[Start of Attachment]
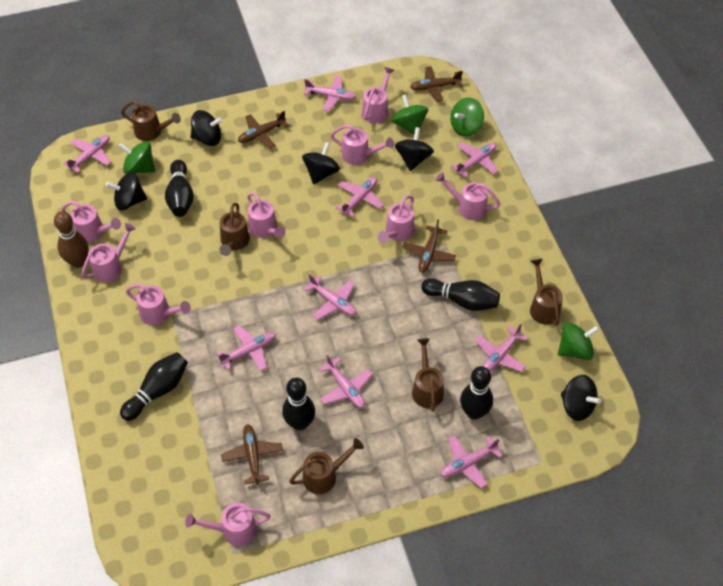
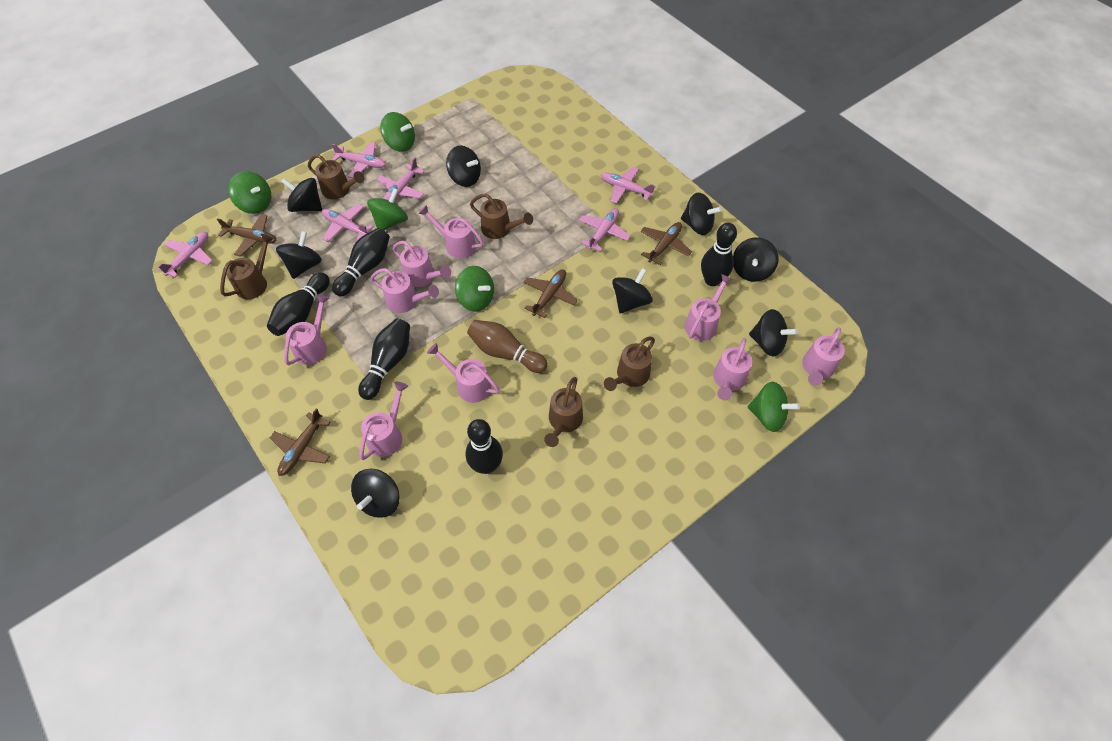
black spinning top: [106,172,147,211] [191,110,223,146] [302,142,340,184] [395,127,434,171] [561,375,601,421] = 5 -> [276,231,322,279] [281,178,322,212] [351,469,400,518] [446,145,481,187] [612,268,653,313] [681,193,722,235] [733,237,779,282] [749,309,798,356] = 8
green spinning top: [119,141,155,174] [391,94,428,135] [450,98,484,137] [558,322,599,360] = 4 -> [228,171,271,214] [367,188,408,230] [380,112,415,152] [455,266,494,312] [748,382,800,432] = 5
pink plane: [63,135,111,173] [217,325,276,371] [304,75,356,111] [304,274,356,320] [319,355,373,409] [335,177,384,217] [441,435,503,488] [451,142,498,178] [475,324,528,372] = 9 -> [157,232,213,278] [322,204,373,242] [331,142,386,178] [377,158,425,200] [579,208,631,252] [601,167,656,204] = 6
[End of Attachment]
[Start of Attachment]
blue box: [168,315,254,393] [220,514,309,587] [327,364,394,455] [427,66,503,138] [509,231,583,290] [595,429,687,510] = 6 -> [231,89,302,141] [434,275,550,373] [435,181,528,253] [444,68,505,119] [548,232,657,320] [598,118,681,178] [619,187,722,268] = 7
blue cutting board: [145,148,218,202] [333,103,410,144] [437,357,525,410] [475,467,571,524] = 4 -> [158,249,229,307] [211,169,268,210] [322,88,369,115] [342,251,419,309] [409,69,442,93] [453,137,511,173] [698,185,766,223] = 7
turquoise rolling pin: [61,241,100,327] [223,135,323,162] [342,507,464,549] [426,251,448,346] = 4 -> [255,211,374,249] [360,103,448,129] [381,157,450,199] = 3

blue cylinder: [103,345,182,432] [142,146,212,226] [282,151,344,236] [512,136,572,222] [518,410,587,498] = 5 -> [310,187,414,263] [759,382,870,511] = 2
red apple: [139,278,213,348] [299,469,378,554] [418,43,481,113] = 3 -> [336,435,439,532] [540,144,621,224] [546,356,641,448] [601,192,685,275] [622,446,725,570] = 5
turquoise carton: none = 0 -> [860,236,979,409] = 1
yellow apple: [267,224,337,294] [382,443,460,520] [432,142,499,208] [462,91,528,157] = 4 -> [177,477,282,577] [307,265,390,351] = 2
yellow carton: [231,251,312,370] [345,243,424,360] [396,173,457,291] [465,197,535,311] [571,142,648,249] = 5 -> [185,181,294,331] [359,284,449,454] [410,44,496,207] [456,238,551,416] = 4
[End of Attachment]
• Exercise objective
Your task is to list each line of the records with the word "apple".

• Problem solution
red apple: [139,278,213,348] [299,469,378,554] [418,43,481,113] = 3 -> [336,435,439,532] [540,144,621,224] [546,356,641,448] [601,192,685,275] [622,446,725,570] = 5
yellow apple: [267,224,337,294] [382,443,460,520] [432,142,499,208] [462,91,528,157] = 4 -> [177,477,282,577] [307,265,390,351] = 2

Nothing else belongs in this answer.